What the exercise asks: In your copy of the data, include no pictures and alter nothing else.

[Raw data Boundary: Start]

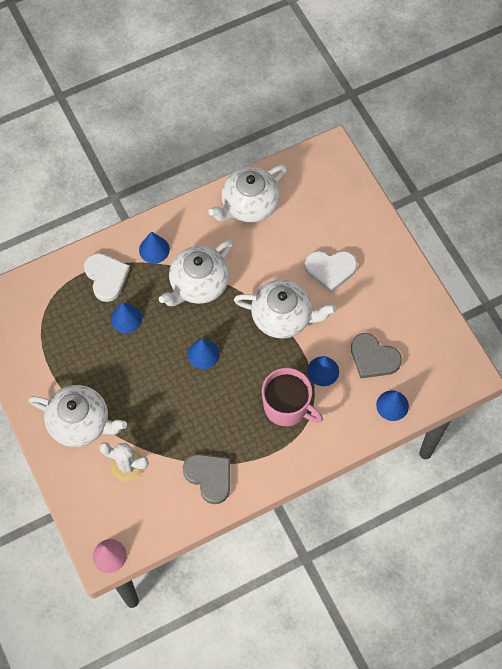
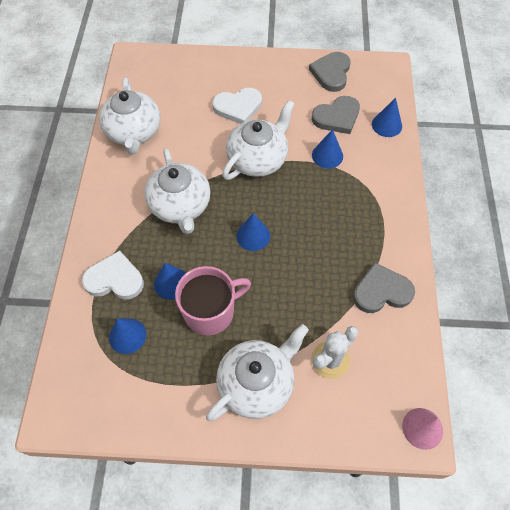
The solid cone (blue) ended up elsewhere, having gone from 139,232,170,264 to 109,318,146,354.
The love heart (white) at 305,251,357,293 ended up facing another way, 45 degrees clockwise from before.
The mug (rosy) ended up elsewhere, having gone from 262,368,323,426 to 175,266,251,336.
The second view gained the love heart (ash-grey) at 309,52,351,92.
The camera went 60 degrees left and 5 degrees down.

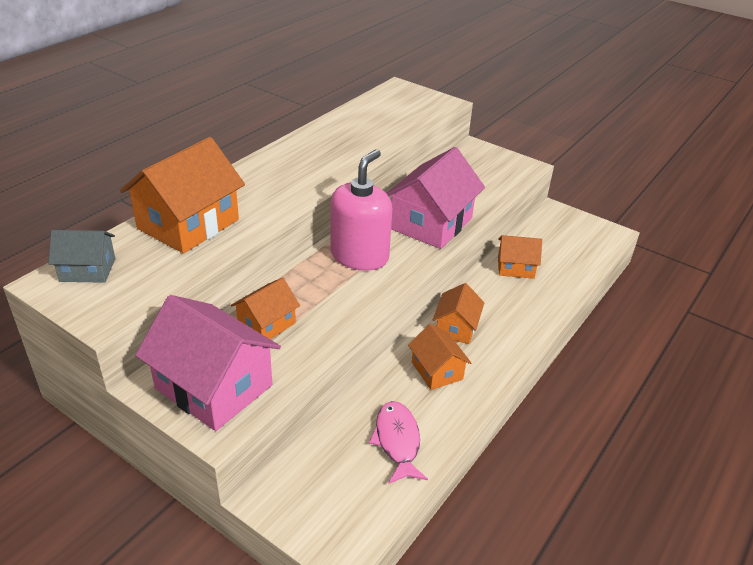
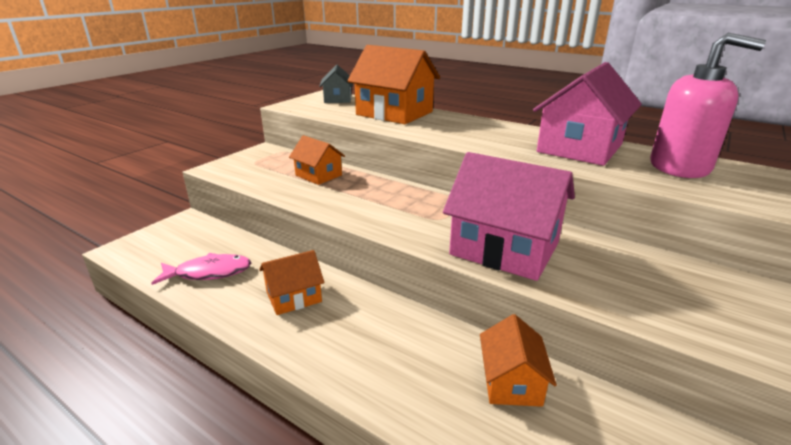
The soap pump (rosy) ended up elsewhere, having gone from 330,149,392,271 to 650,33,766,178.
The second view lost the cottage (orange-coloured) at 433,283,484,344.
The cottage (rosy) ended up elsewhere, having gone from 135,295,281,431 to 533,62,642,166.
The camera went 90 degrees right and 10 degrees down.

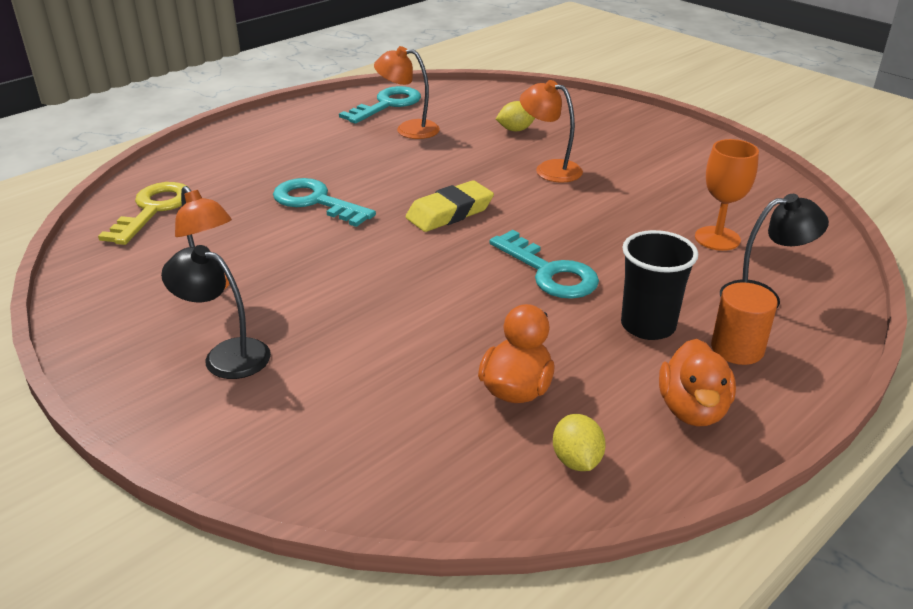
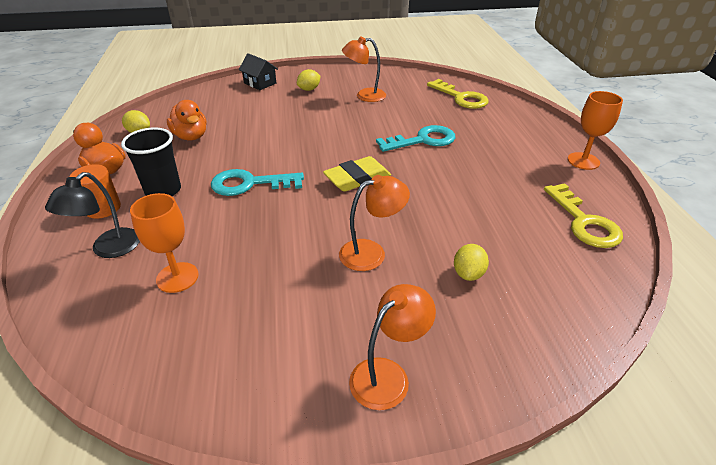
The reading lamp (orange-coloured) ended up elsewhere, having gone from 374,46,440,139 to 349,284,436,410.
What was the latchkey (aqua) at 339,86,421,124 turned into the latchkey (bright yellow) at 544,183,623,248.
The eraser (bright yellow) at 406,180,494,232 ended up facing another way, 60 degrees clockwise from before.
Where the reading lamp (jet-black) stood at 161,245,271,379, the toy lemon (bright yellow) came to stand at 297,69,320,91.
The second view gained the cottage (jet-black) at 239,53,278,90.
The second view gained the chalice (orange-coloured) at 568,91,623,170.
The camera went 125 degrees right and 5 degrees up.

[Raw data Boundary: End]

Your solution:
The solid cone (blue) ended up elsewhere, having gone from 139,232,170,264 to 109,318,146,354.
The love heart (white) at 305,251,357,293 ended up facing another way, 45 degrees clockwise from before.
The mug (rosy) ended up elsewhere, having gone from 262,368,323,426 to 175,266,251,336.
The second view gained the love heart (ash-grey) at 309,52,351,92.
The camera went 60 degrees left and 5 degrees down.

The soap pump (rosy) ended up elsewhere, having gone from 330,149,392,271 to 650,33,766,178.
The second view lost the cottage (orange-coloured) at 433,283,484,344.
The cottage (rosy) ended up elsewhere, having gone from 135,295,281,431 to 533,62,642,166.
The camera went 90 degrees right and 10 degrees down.

The reading lamp (orange-coloured) ended up elsewhere, having gone from 374,46,440,139 to 349,284,436,410.
What was the latchkey (aqua) at 339,86,421,124 turned into the latchkey (bright yellow) at 544,183,623,248.
The eraser (bright yellow) at 406,180,494,232 ended up facing another way, 60 degrees clockwise from before.
Where the reading lamp (jet-black) stood at 161,245,271,379, the toy lemon (bright yellow) came to stand at 297,69,320,91.
The second view gained the cottage (jet-black) at 239,53,278,90.
The second view gained the chalice (orange-coloured) at 568,91,623,170.
The camera went 125 degrees right and 5 degrees up.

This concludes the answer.